● PROBLEM DETAILS:
From the line containing "(638, 234) = (574, 168): red heart -> none" to the last line of the records below, transcribe everything exactly, pictures excluded.
(GIVEN RECORDS begins)
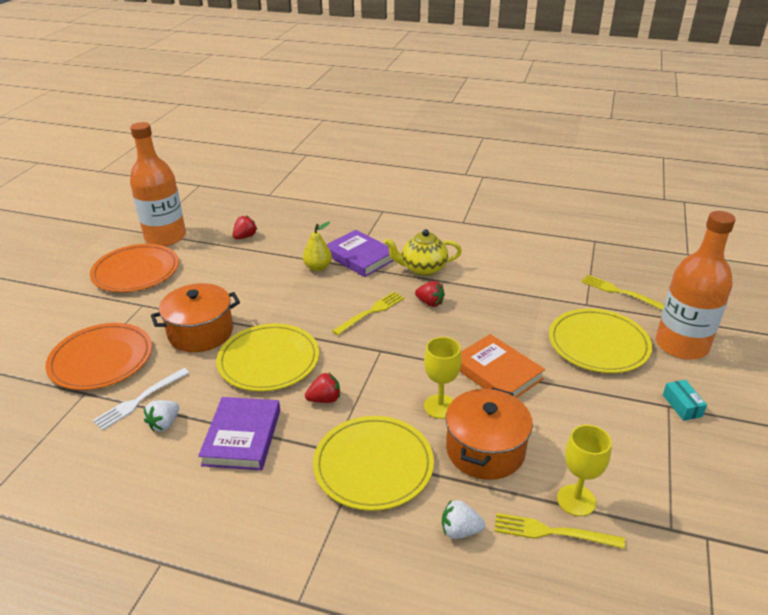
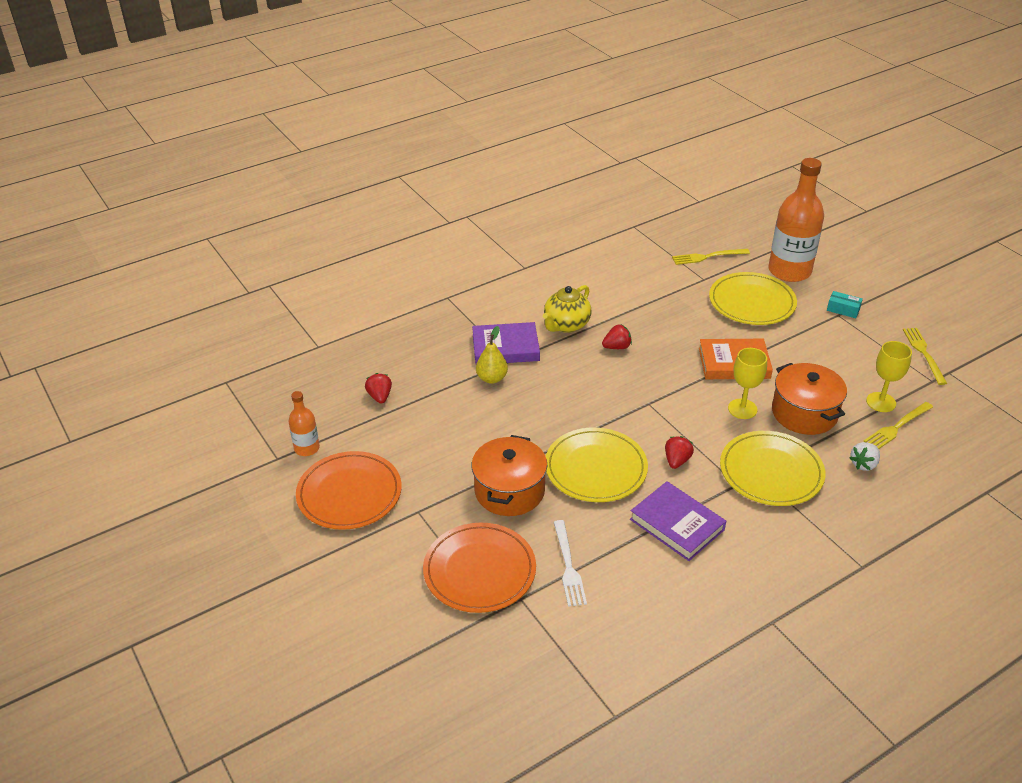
camera: 50 degrees left, 5 degrees up
(164, 424) = (616, 562): white strawberry -> none
(165, 237) = (307, 448): orange bottle -> orange bottle, size x0.49
(371, 312) = (593, 382): yellow fork -> yellow fork (923, 353)

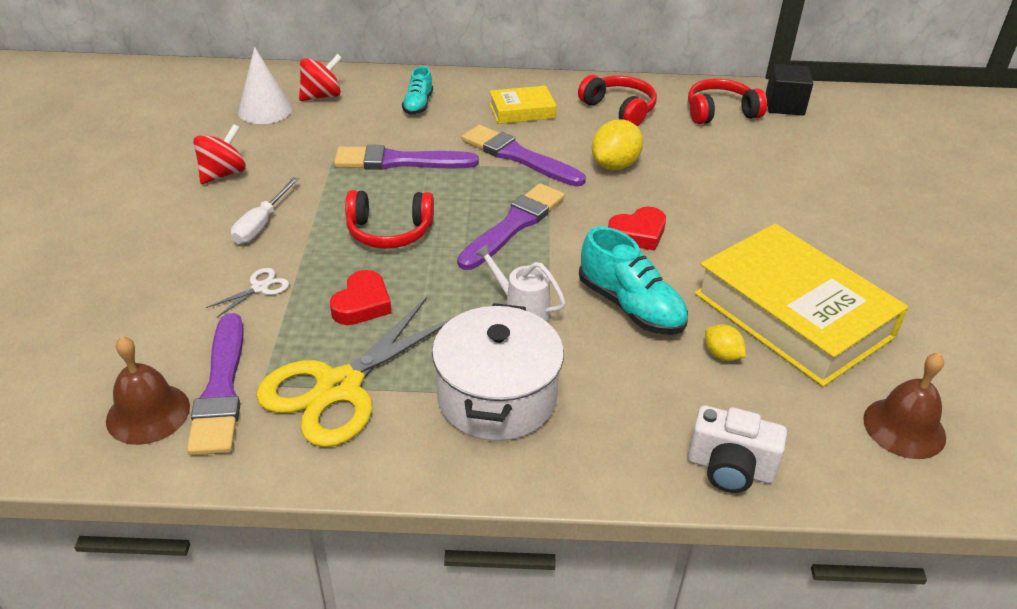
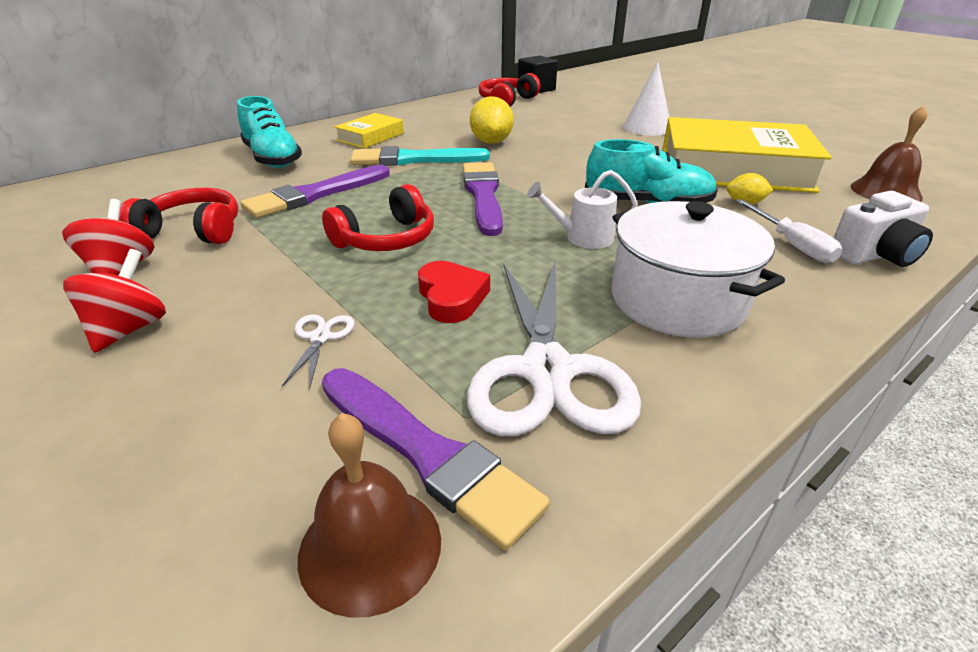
camera: 40 degrees left, 5 degrees down
(261, 224) = (236, 288): white screwdriver -> white screwdriver (791, 244)
(265, 110) = (104, 208): white cone -> white cone (647, 127)
(322, 96) = (160, 181): red spinning top -> red spinning top (129, 329)
(339, 387) = (547, 371): yellow scissors -> white scissors
(418, 105) = (272, 158): turquoise shoe -> turquoise shoe, size x1.68
(518, 156) = (413, 159): purple brush -> turquoise brush
(619, 109) = (441, 117): red headphones -> red headphones (193, 231)
(638, 234) = (574, 168): red heart -> none

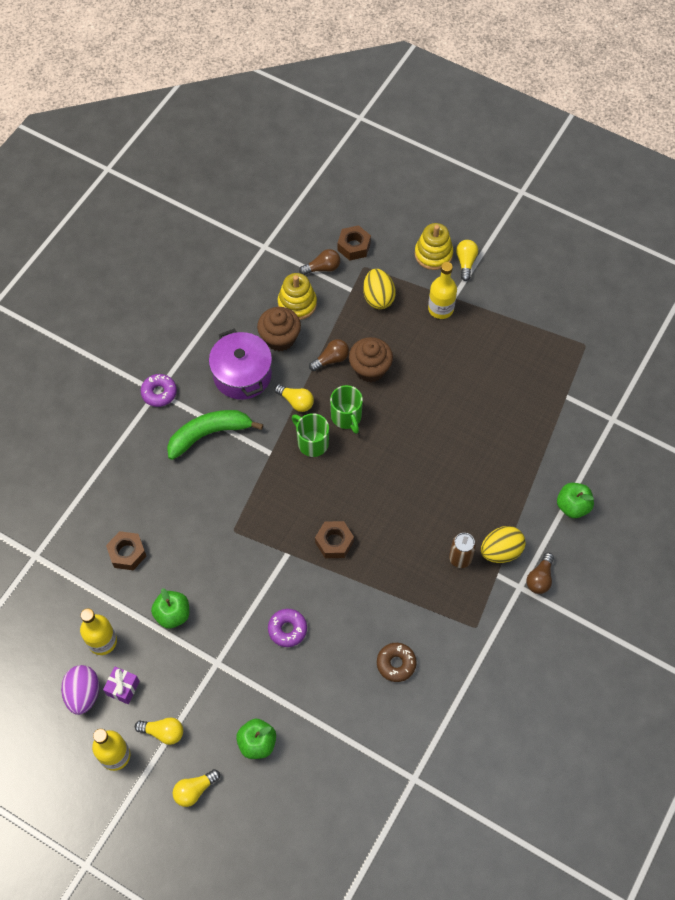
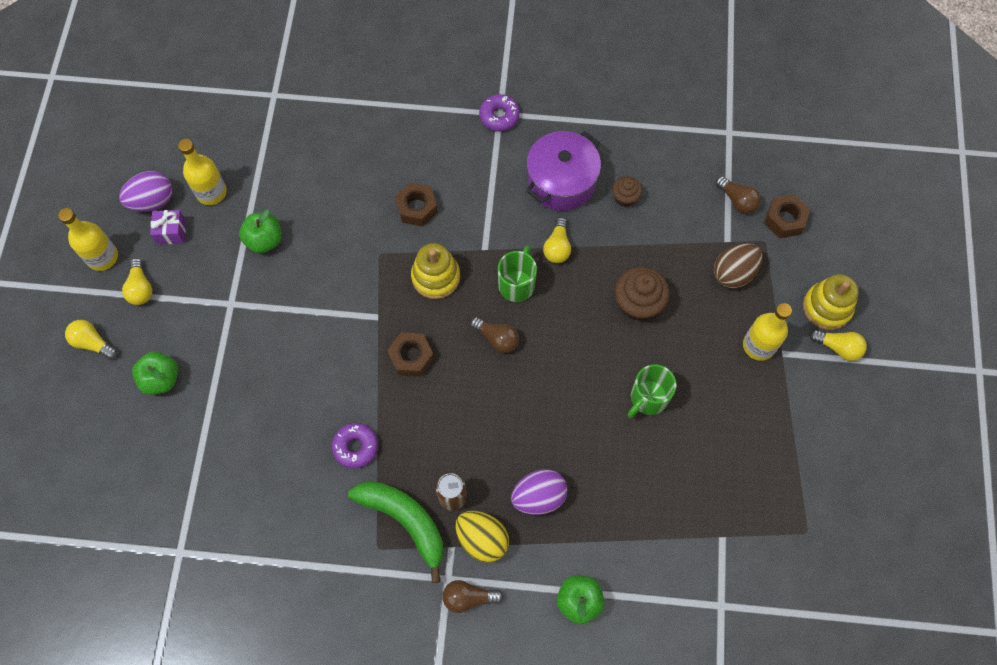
camera: 65 degrees right, 5 degrees up
(127, 553) = (311, 170): brown nut -> brown nut (417, 208)
(209, 434) = (476, 182): green banana -> green banana (405, 521)
(280, 338) = (625, 197): brown cupcake -> brown cupcake, size x0.58
(287, 629) = (293, 354): purple donut -> purple donut (355, 447)
(297, 304) = (677, 195): yellow stacking toy -> yellow stacking toy (436, 277)
(331, 359) = (627, 259): brown light bulb -> brown light bulb (497, 338)
(346, 417) = (565, 305): green mug -> green mug (648, 398)
(378, 298) = (733, 273): yellow egg -> brown egg
(396, 664) = (300, 480): brown donut -> none
(465, 262) = (837, 347): yellow light bulb -> yellow light bulb turned 45 degrees clockwise
(486, 500) = (538, 497): none -> purple egg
(GIVEN RECORDS ends)
● THE ANSWER:
(638, 234) = (574, 168): red heart -> none

camera: 65 degrees right, 5 degrees up
(127, 553) = (311, 170): brown nut -> brown nut (417, 208)
(209, 434) = (476, 182): green banana -> green banana (405, 521)
(280, 338) = (625, 197): brown cupcake -> brown cupcake, size x0.58
(287, 629) = (293, 354): purple donut -> purple donut (355, 447)
(297, 304) = (677, 195): yellow stacking toy -> yellow stacking toy (436, 277)
(331, 359) = (627, 259): brown light bulb -> brown light bulb (497, 338)
(346, 417) = (565, 305): green mug -> green mug (648, 398)
(378, 298) = (733, 273): yellow egg -> brown egg
(396, 664) = (300, 480): brown donut -> none
(465, 262) = (837, 347): yellow light bulb -> yellow light bulb turned 45 degrees clockwise
(486, 500) = (538, 497): none -> purple egg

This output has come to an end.